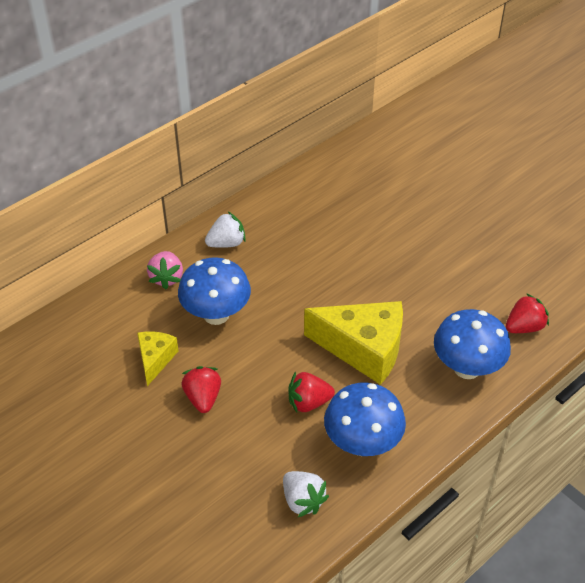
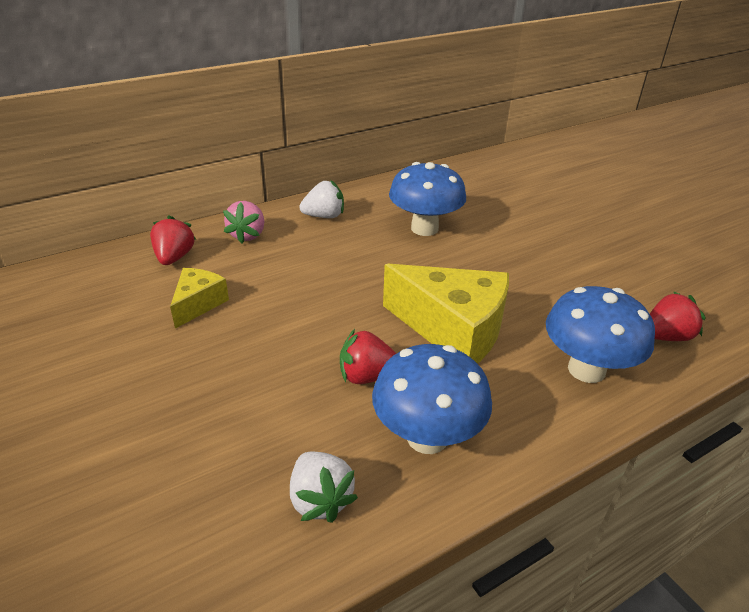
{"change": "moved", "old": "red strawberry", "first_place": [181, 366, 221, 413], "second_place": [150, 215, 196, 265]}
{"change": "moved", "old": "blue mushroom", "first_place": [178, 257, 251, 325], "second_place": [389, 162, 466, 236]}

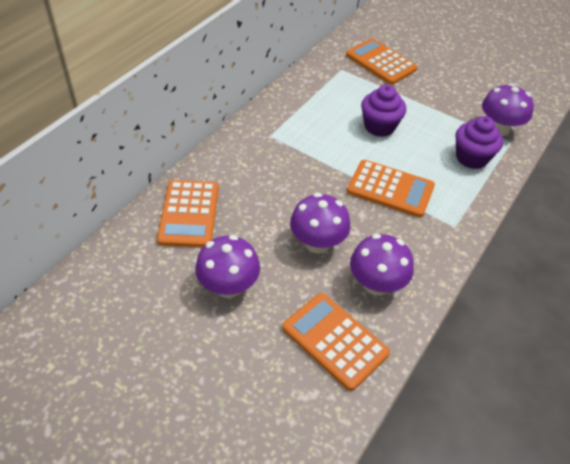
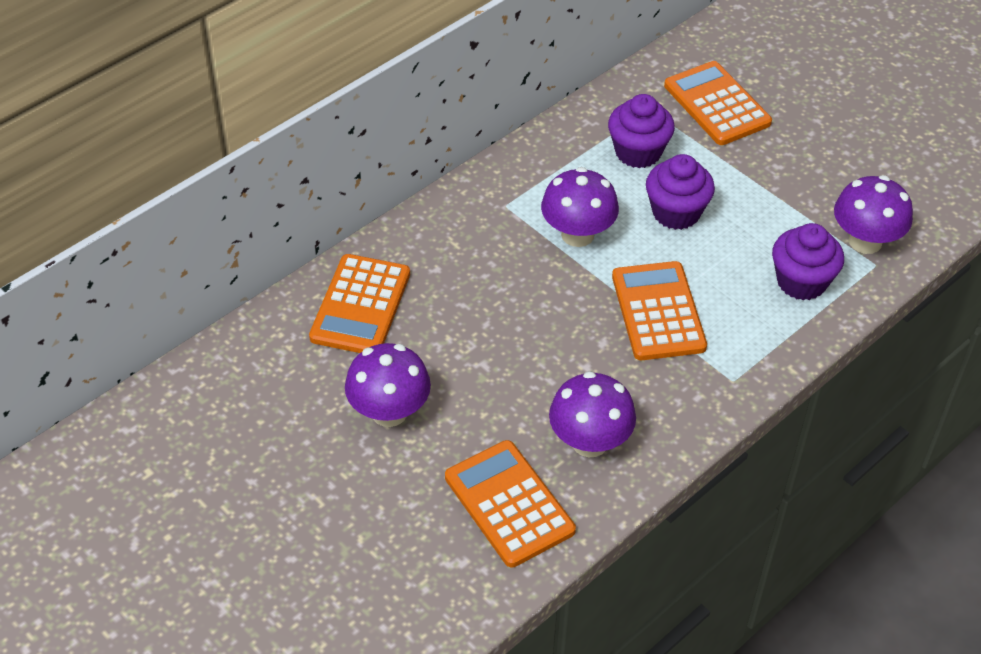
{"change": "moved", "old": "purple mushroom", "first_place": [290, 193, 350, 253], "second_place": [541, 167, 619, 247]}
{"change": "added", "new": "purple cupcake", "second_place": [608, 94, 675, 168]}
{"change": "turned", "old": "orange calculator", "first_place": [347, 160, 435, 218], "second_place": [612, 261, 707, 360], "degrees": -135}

• • •

▸ EXERCISE: Search the records for the word "mushroom". Copy every line that has it.

▸ ANSWER SECTION:
{"change": "moved", "old": "blue mushroom", "first_place": [178, 257, 251, 325], "second_place": [389, 162, 466, 236]}
{"change": "moved", "old": "purple mushroom", "first_place": [290, 193, 350, 253], "second_place": [541, 167, 619, 247]}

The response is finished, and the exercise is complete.